_Material supplied_
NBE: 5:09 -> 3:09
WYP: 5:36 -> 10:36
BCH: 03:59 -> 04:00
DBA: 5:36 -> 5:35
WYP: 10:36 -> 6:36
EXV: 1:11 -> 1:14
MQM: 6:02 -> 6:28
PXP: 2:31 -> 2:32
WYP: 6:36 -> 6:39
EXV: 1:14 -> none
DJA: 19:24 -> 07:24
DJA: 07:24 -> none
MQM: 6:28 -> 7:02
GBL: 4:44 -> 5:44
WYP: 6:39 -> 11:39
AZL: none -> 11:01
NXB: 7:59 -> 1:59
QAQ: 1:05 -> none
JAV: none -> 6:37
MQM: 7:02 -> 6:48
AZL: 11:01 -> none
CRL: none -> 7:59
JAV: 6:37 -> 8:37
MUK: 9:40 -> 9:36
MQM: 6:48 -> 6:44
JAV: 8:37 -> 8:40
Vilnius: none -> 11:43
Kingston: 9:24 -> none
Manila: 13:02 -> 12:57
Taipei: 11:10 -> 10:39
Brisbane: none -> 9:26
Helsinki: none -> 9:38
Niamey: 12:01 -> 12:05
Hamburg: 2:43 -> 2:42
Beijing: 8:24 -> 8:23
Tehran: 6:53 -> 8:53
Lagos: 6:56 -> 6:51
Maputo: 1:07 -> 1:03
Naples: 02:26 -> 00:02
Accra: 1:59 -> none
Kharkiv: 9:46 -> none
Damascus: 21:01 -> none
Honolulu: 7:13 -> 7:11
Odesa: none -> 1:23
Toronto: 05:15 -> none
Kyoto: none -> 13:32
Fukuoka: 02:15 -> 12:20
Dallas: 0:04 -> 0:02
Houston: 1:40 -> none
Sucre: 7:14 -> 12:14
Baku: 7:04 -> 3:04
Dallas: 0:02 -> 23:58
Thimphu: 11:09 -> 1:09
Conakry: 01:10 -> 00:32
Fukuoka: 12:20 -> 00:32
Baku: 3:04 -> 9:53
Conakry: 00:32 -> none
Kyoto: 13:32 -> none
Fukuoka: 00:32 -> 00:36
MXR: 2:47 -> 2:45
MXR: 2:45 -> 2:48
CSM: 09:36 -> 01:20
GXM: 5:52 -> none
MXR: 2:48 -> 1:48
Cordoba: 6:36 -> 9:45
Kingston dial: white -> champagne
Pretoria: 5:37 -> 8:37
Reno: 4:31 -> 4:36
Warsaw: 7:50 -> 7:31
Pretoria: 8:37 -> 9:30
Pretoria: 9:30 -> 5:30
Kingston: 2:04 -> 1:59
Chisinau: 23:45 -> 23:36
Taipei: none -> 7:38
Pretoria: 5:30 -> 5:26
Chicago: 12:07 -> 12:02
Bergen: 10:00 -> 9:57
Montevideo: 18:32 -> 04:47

_Task directions_
Copy out all of the records above line for line, keeping every name, time, and arrow unchanged.

_Written response_
NBE: 5:09 -> 3:09
WYP: 5:36 -> 10:36
BCH: 03:59 -> 04:00
DBA: 5:36 -> 5:35
WYP: 10:36 -> 6:36
EXV: 1:11 -> 1:14
MQM: 6:02 -> 6:28
PXP: 2:31 -> 2:32
WYP: 6:36 -> 6:39
EXV: 1:14 -> none
DJA: 19:24 -> 07:24
DJA: 07:24 -> none
MQM: 6:28 -> 7:02
GBL: 4:44 -> 5:44
WYP: 6:39 -> 11:39
AZL: none -> 11:01
NXB: 7:59 -> 1:59
QAQ: 1:05 -> none
JAV: none -> 6:37
MQM: 7:02 -> 6:48
AZL: 11:01 -> none
CRL: none -> 7:59
JAV: 6:37 -> 8:37
MUK: 9:40 -> 9:36
MQM: 6:48 -> 6:44
JAV: 8:37 -> 8:40
Vilnius: none -> 11:43
Kingston: 9:24 -> none
Manila: 13:02 -> 12:57
Taipei: 11:10 -> 10:39
Brisbane: none -> 9:26
Helsinki: none -> 9:38
Niamey: 12:01 -> 12:05
Hamburg: 2:43 -> 2:42
Beijing: 8:24 -> 8:23
Tehran: 6:53 -> 8:53
Lagos: 6:56 -> 6:51
Maputo: 1:07 -> 1:03
Naples: 02:26 -> 00:02
Accra: 1:59 -> none
Kharkiv: 9:46 -> none
Damascus: 21:01 -> none
Honolulu: 7:13 -> 7:11
Odesa: none -> 1:23
Toronto: 05:15 -> none
Kyoto: none -> 13:32
Fukuoka: 02:15 -> 12:20
Dallas: 0:04 -> 0:02
Houston: 1:40 -> none
Sucre: 7:14 -> 12:14
Baku: 7:04 -> 3:04
Dallas: 0:02 -> 23:58
Thimphu: 11:09 -> 1:09
Conakry: 01:10 -> 00:32
Fukuoka: 12:20 -> 00:32
Baku: 3:04 -> 9:53
Conakry: 00:32 -> none
Kyoto: 13:32 -> none
Fukuoka: 00:32 -> 00:36
MXR: 2:47 -> 2:45
MXR: 2:45 -> 2:48
CSM: 09:36 -> 01:20
GXM: 5:52 -> none
MXR: 2:48 -> 1:48
Cordoba: 6:36 -> 9:45
Kingston dial: white -> champagne
Pretoria: 5:37 -> 8:37
Reno: 4:31 -> 4:36
Warsaw: 7:50 -> 7:31
Pretoria: 8:37 -> 9:30
Pretoria: 9:30 -> 5:30
Kingston: 2:04 -> 1:59
Chisinau: 23:45 -> 23:36
Taipei: none -> 7:38
Pretoria: 5:30 -> 5:26
Chicago: 12:07 -> 12:02
Bergen: 10:00 -> 9:57
Montevideo: 18:32 -> 04:47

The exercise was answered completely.